Count every line in the data below that includes "orange", and give only the result.

—————

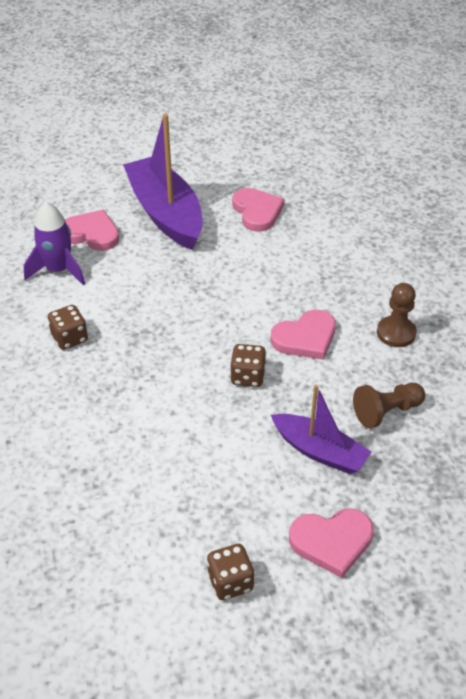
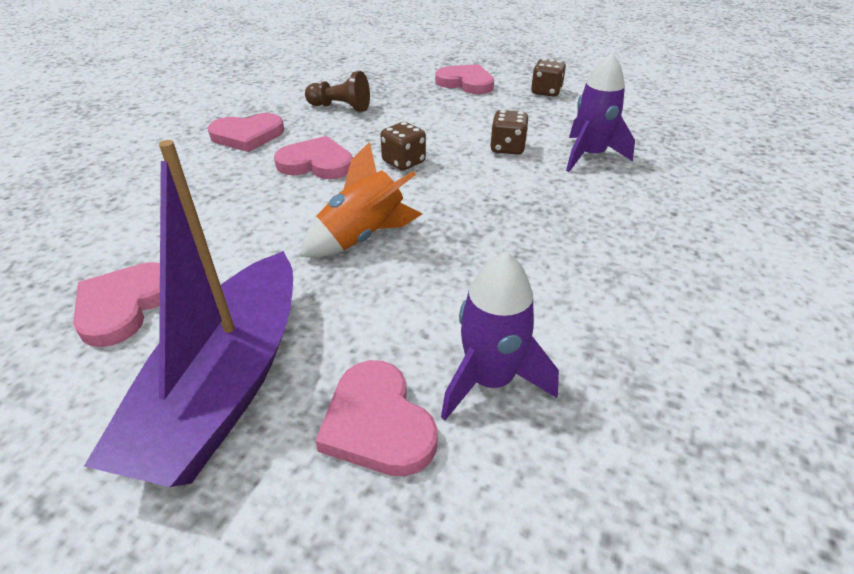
camera: 140 degrees left, 5 degrees down
(70, 338) = (546, 272): brown dice -> brown dice (507, 148)
(109, 477) = (590, 156): none -> purple rocket
(197, 302) = (363, 237): none -> orange rocket
(319, 451) = (415, 110): purple boat -> none
(396, 333) = (247, 136): brown pawn -> pink heart

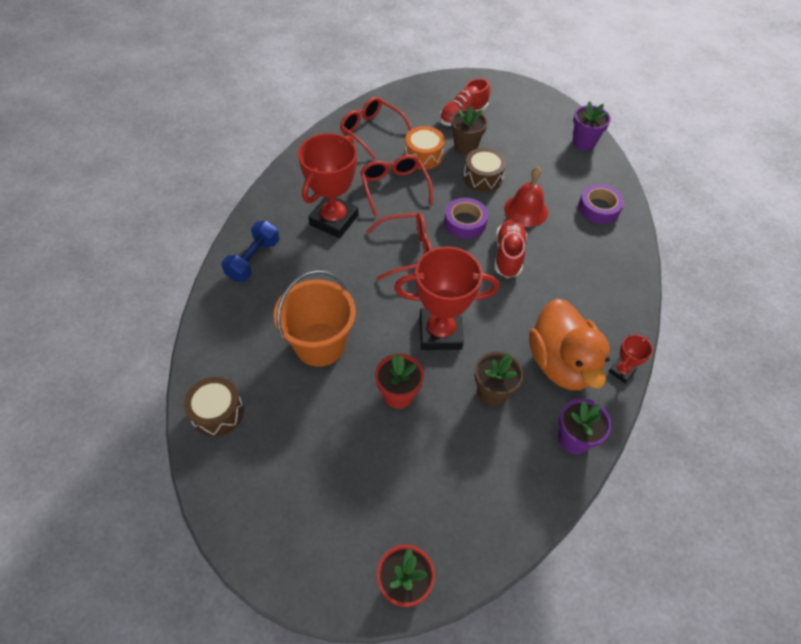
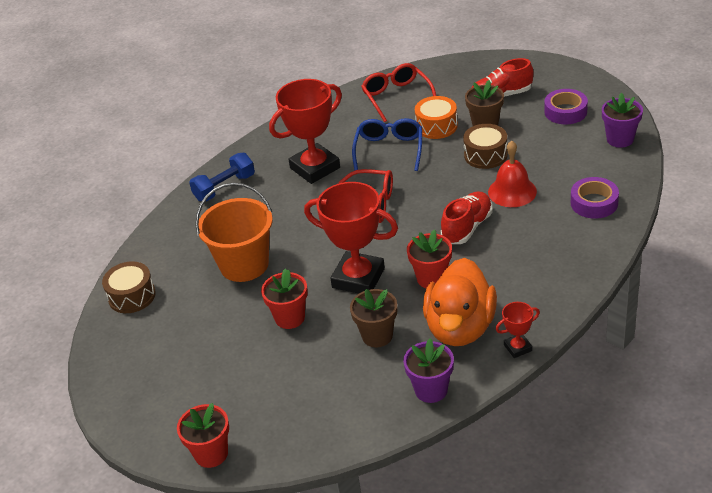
camera: 30 degrees right, 15 degrees down
(394, 188) = (389, 150): red glasses -> blue glasses
(465, 222) = (441, 191): purple tape -> purple tape (565, 112)
(507, 316) = (431, 278): none -> red flower pot

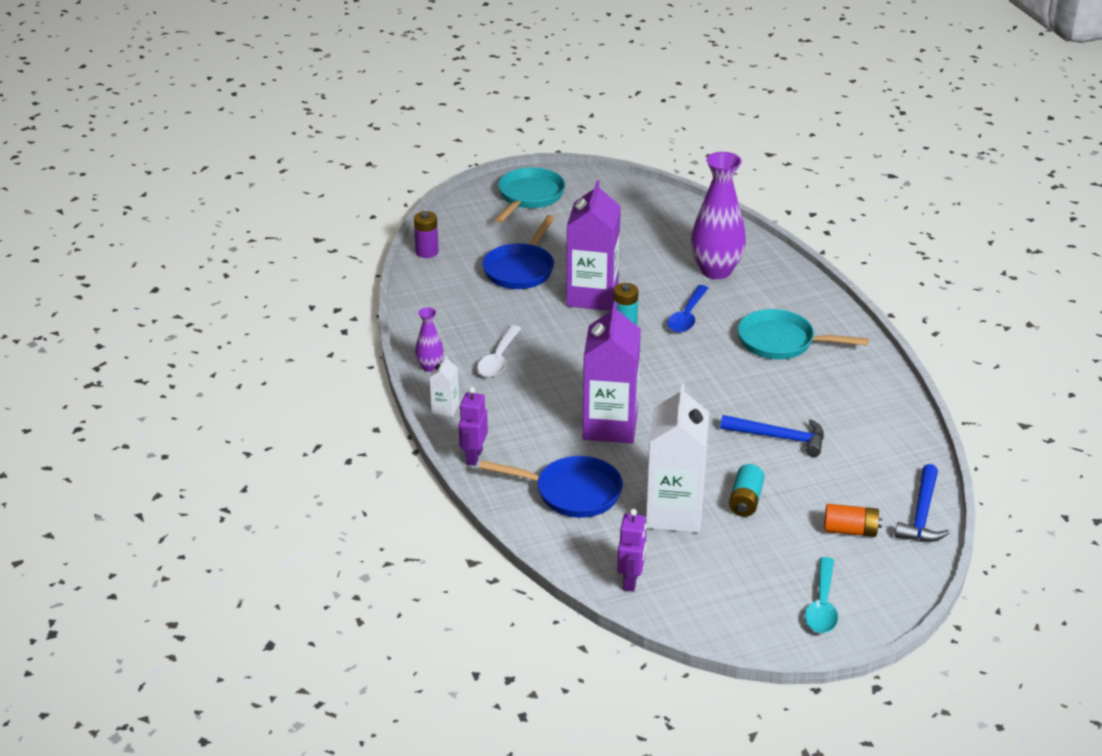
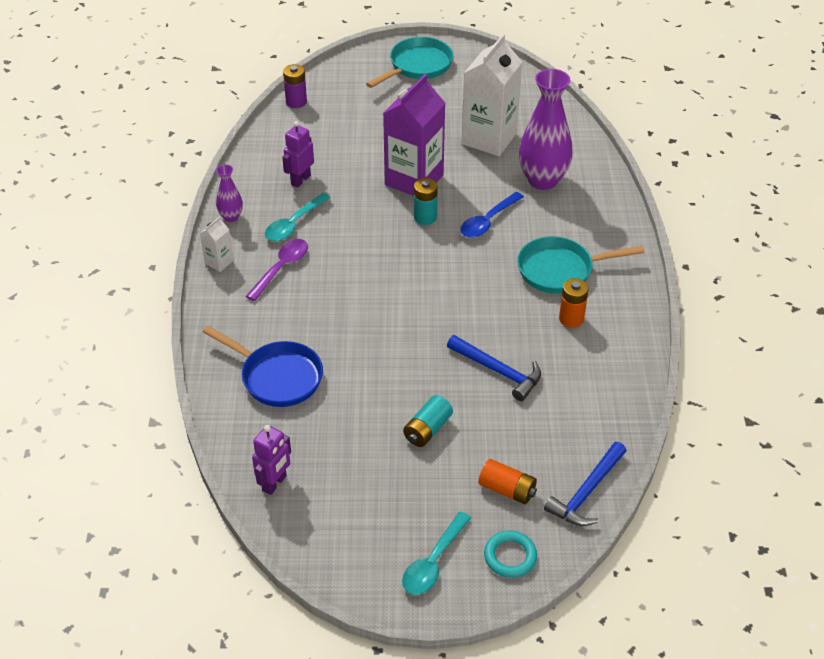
camera: 20 degrees right, 10 degrees up
(473, 457) = (214, 317): purple robot -> purple robot (300, 180)
(498, 359) = (293, 224): white spoon -> turquoise spoon
(512, 399) = (281, 268): none -> purple spoon
(520, 269) = (367, 138): blue pan -> none
(610, 426) = (351, 317): purple carton -> none
(674, 513) = (355, 424): white carton -> white carton (489, 138)
(781, 342) = (560, 270): turquoise pan -> turquoise pan turned 45 degrees counterclockwise
(817, 379) = (571, 319): none -> orange battery
(887, 582) = (510, 556): none -> turquoise ring

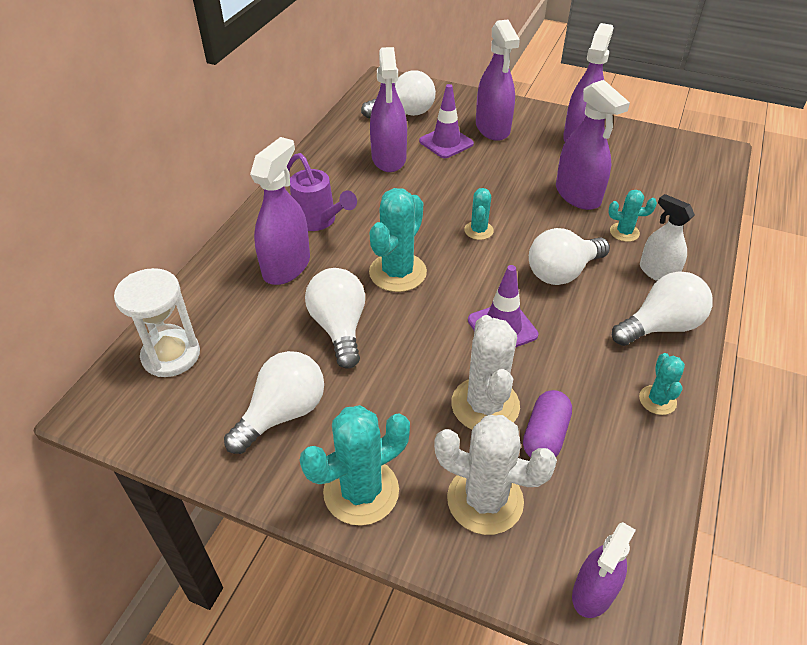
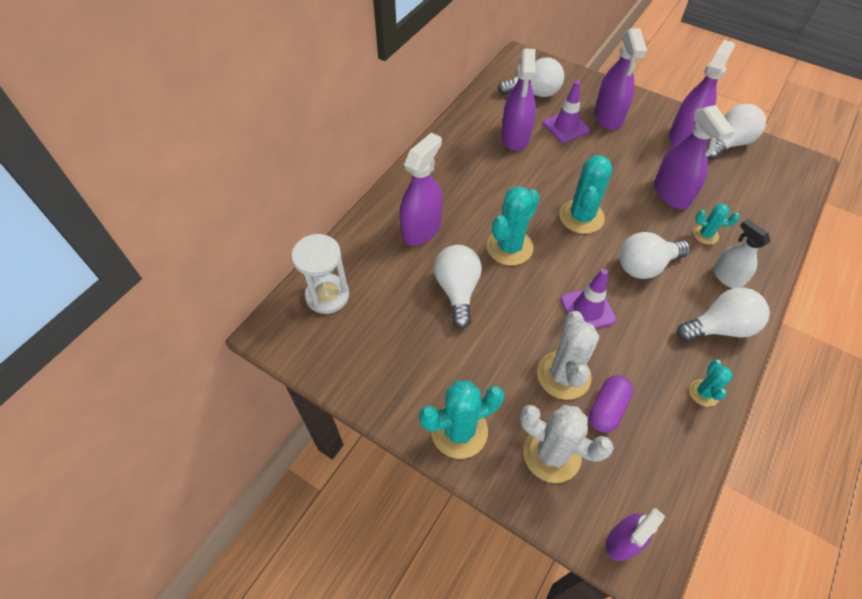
camera: 10 degrees right, 10 degrees up
(283, 413) = (407, 358): white light bulb -> white light bulb (729, 143)
(318, 221) = (451, 190): purple watering can -> none
(478, 230) = (581, 217): turquoise cactus -> turquoise cactus, size x1.85

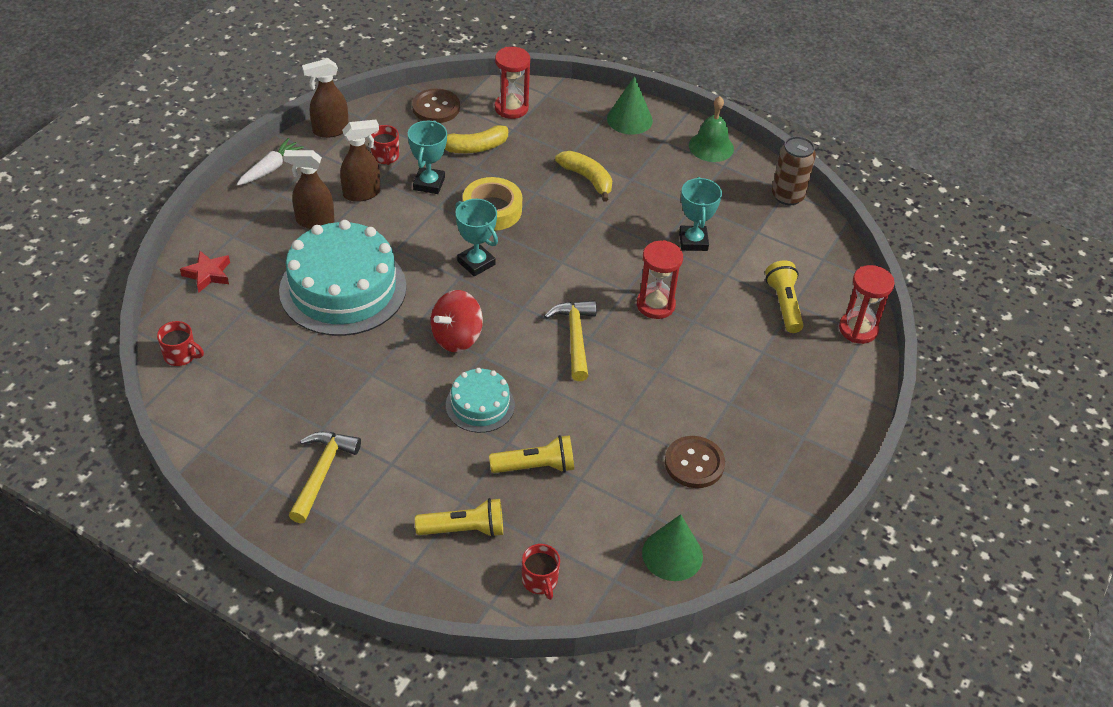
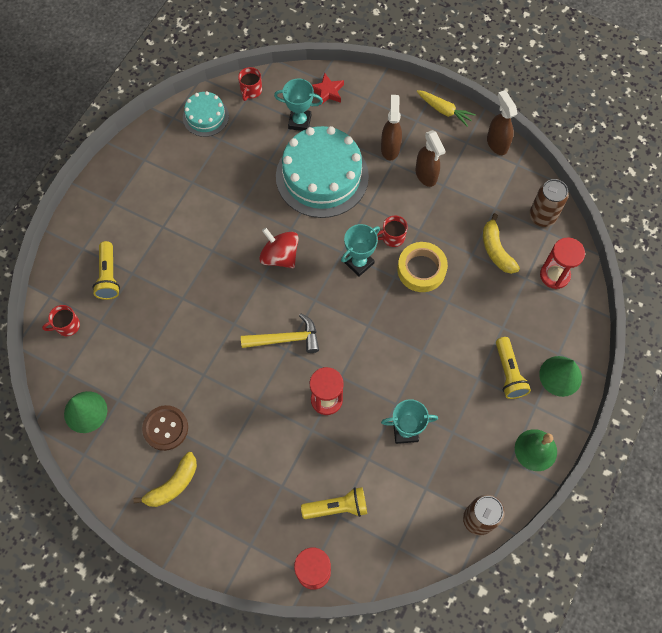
camera: 90 degrees right, 20 degrees up
(270, 168) = (444, 110): white carrot -> yellow carrot
(322, 473) = (154, 187): yellow hammer -> none
(385, 156) = (472, 186): red mug -> red mug (392, 237)
(429, 184) = (445, 221): turquoise trophy -> turquoise trophy (299, 122)
(436, 108) = (542, 216): brown button -> brown can
(480, 405) = (216, 277): turquoise cake -> turquoise cake (205, 116)
(535, 466) = (161, 317): yellow flashlight -> yellow flashlight (508, 373)
(587, 179) = (472, 342): yellow banana -> yellow banana (173, 484)

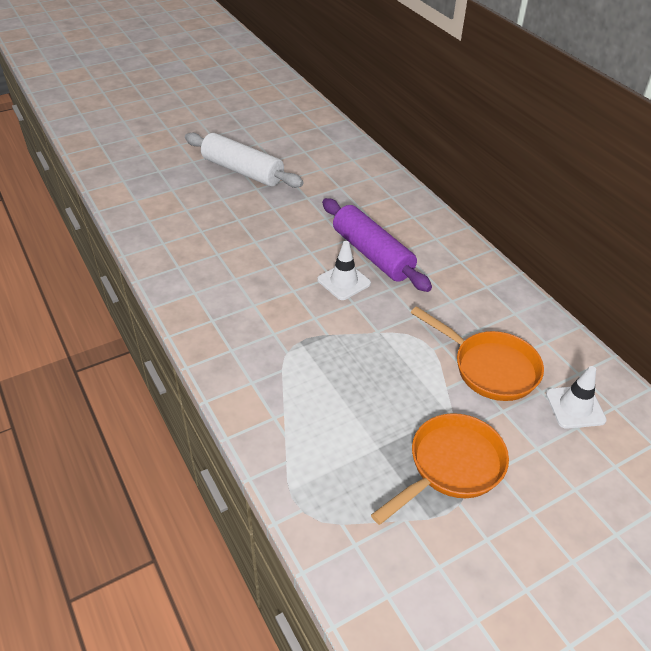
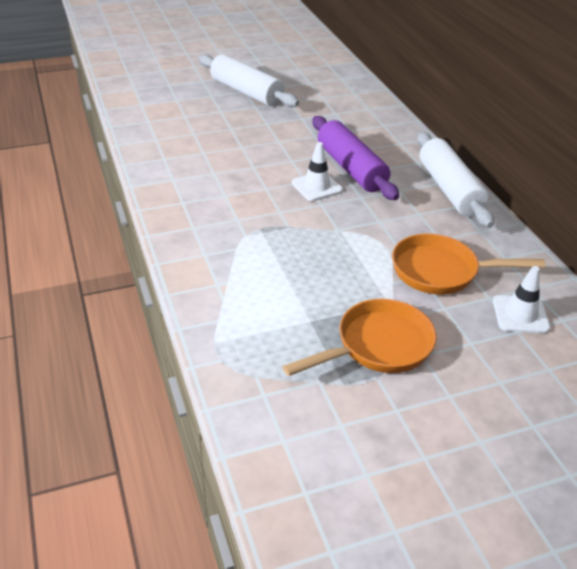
camera: 10 degrees right, 5 degrees down
(473, 267) = (449, 189): none -> white rolling pin
(489, 368) = (441, 271): orange pan -> orange pan turned 135 degrees clockwise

—————

## Result of this task
3